Please retype the data below exactly, stopping after the line with "YellowMarker 655 275" and skipping every picture.

━━━

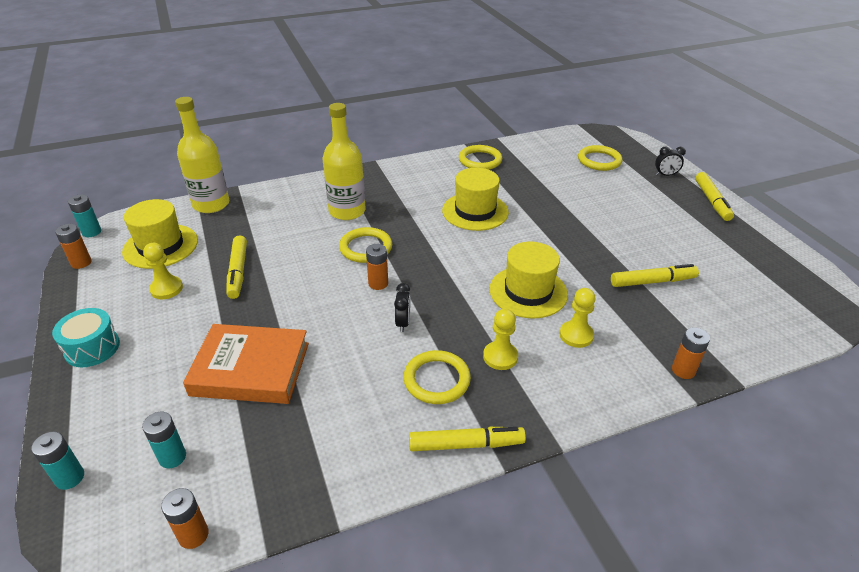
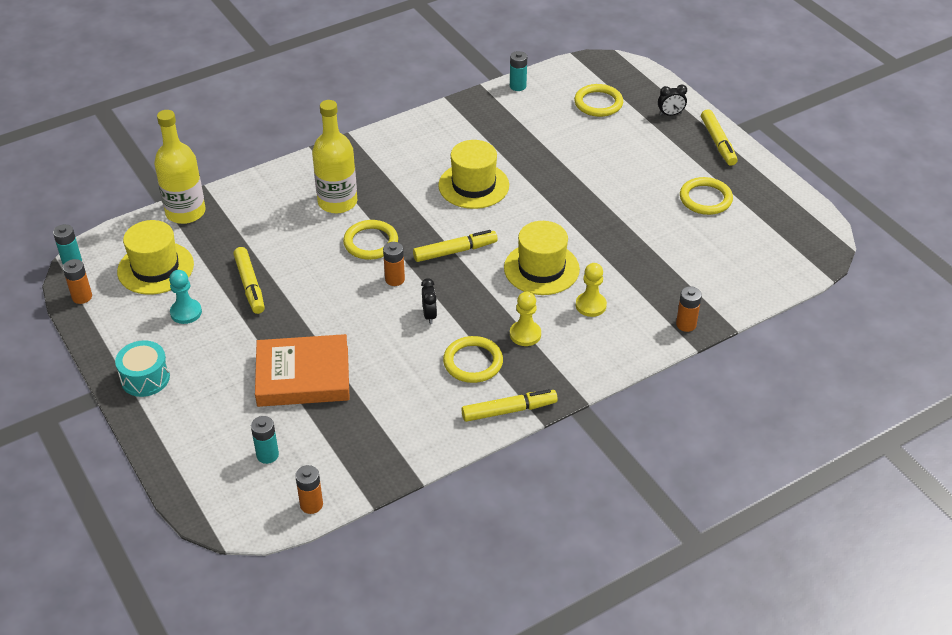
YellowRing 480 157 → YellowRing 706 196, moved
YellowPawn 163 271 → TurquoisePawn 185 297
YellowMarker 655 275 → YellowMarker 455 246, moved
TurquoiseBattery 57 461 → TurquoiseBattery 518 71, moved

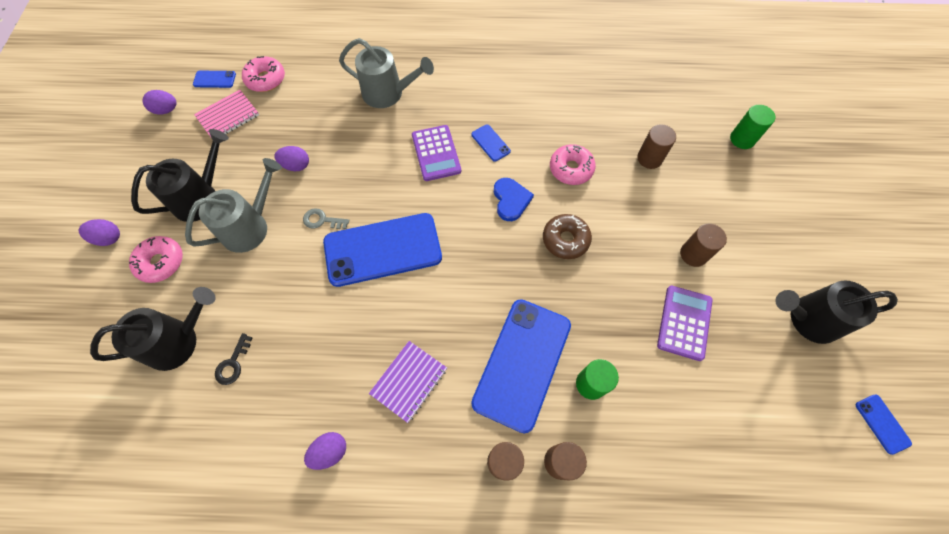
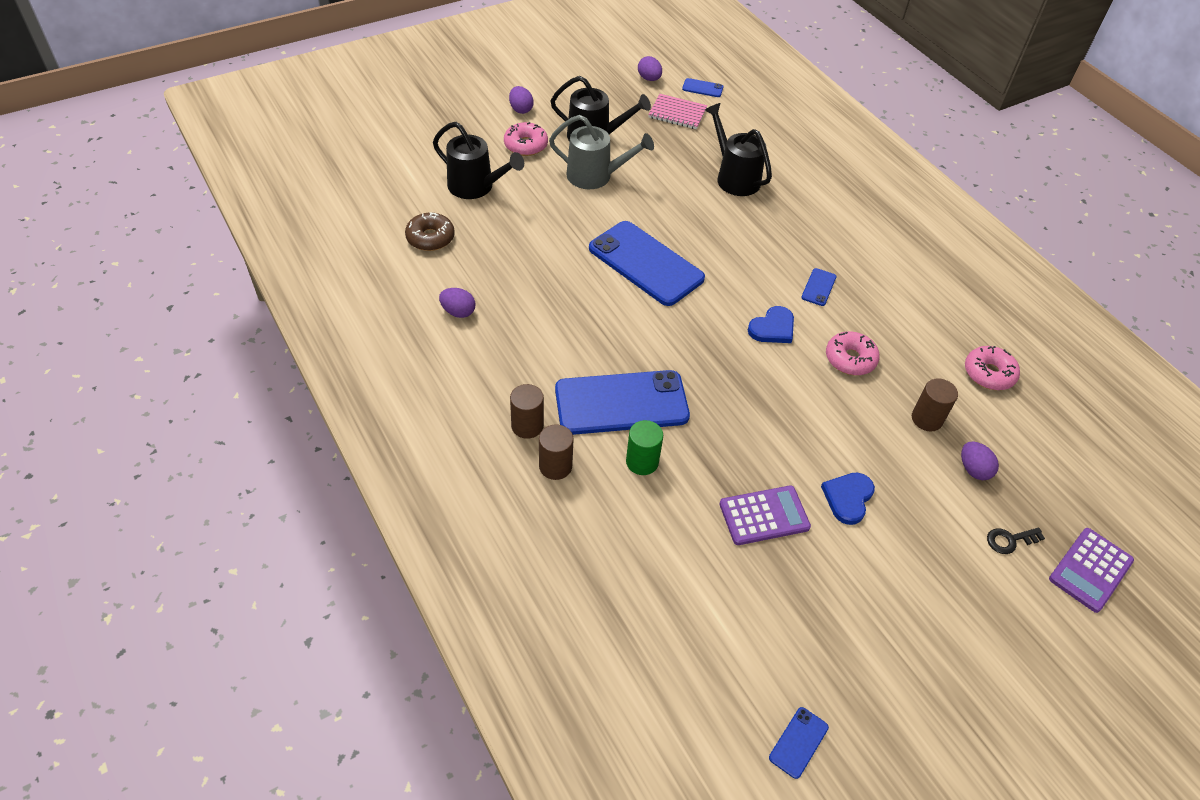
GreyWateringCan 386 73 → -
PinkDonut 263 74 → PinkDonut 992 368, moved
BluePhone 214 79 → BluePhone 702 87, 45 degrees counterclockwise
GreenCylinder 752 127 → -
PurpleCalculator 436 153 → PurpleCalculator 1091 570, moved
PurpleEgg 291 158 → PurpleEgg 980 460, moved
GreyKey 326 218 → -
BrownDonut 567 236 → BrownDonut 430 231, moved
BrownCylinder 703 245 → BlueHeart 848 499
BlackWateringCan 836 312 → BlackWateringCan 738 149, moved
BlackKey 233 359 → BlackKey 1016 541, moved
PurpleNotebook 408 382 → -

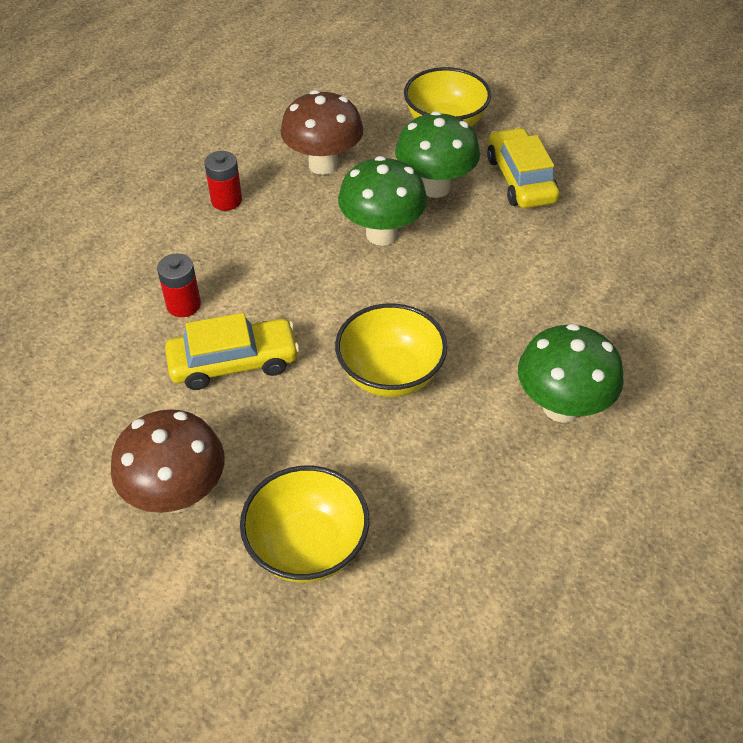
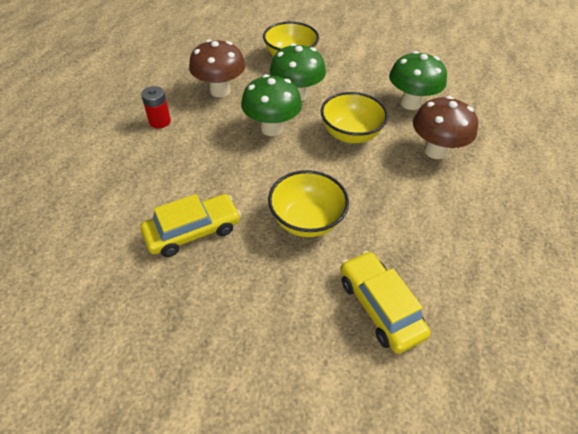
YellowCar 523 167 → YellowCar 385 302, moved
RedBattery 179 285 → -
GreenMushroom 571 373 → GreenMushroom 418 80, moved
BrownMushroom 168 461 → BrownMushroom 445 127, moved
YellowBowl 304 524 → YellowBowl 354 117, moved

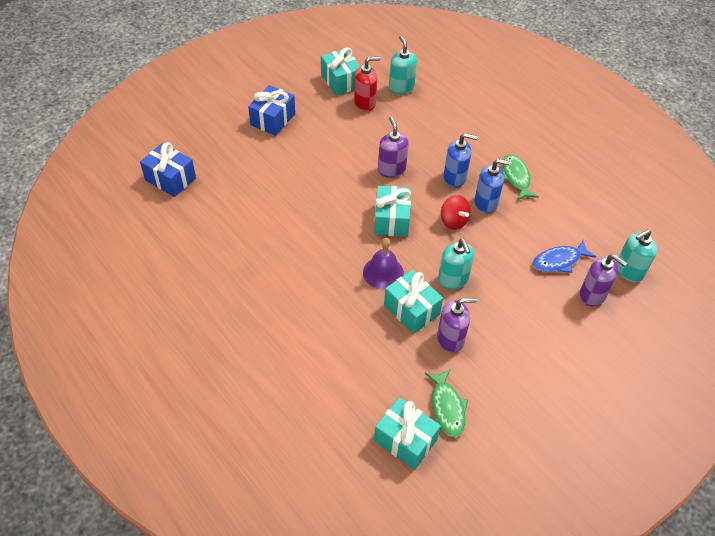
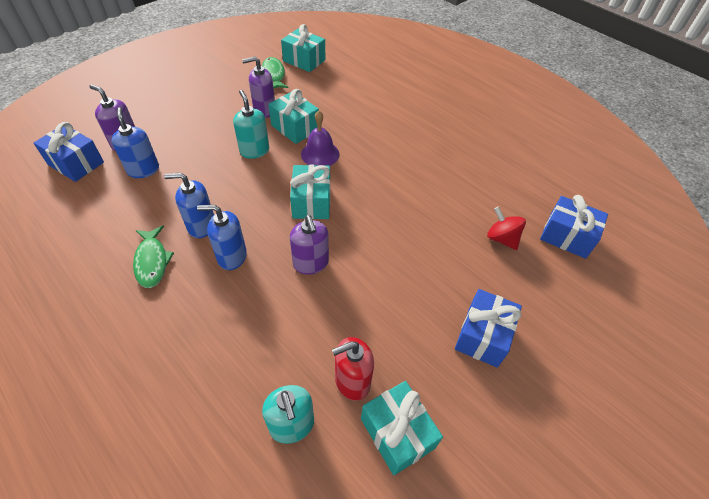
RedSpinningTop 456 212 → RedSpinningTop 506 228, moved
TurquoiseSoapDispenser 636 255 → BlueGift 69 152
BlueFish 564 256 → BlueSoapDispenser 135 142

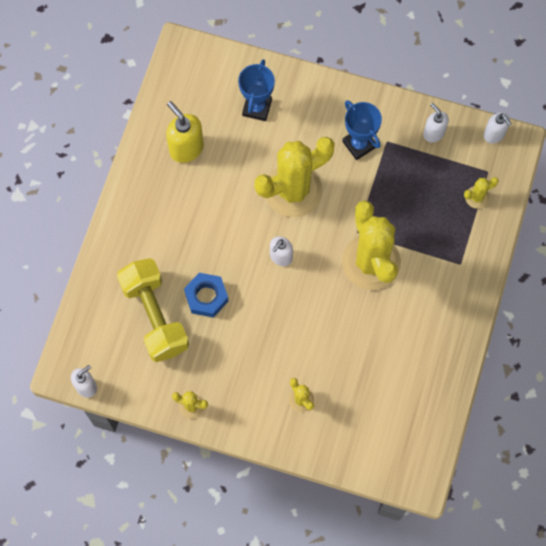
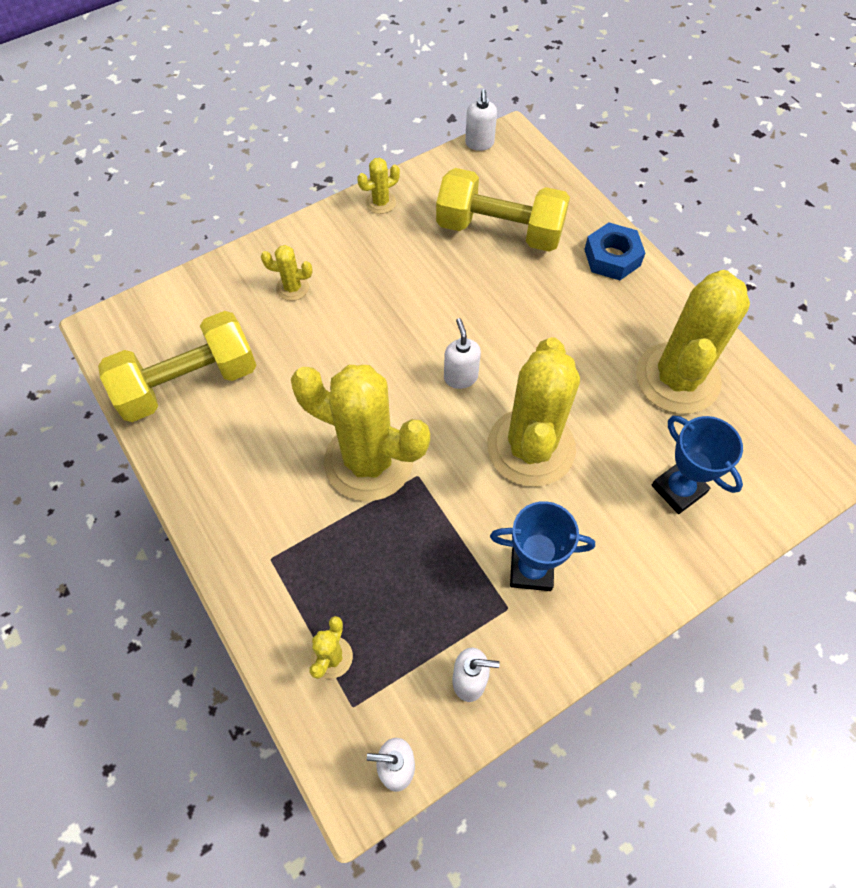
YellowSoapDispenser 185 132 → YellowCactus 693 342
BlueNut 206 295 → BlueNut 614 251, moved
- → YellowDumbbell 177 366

━━━

» **Written response**:
YellowRing 480 157 → YellowRing 706 196, moved
YellowPawn 163 271 → TurquoisePawn 185 297
YellowMarker 655 275 → YellowMarker 455 246, moved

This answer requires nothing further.